===== ENTRIES PROVIDED =====
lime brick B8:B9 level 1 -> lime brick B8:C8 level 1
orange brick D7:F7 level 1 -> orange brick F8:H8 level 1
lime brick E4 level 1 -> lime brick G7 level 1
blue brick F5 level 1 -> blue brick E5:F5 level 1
=====
===== ENTRIES PROVIDED =====
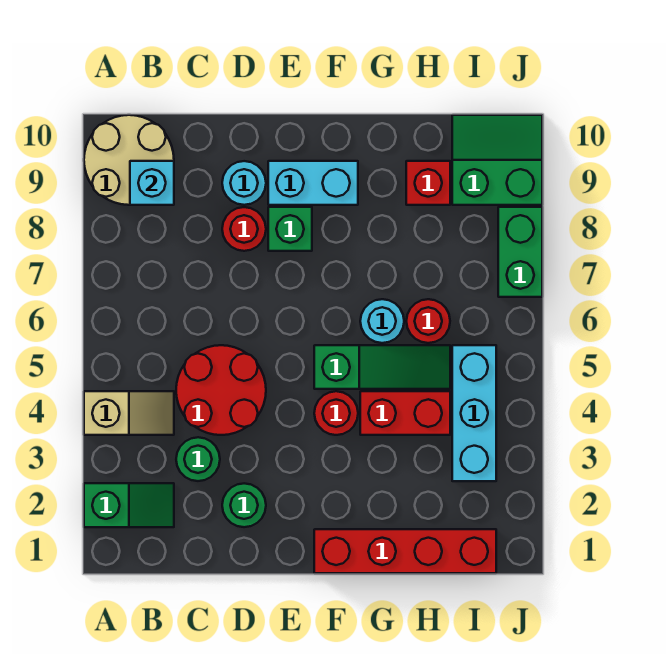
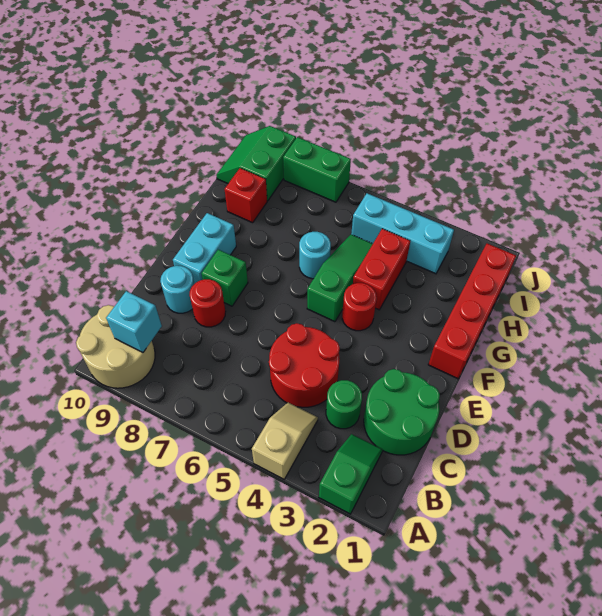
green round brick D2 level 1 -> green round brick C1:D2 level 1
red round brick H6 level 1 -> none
=====
> **WHAT THIS TASK INVOLVES**
Please tally the lines above that contain "lime" and report nothing but the total.

> **WRITTEN RESPONSE**
2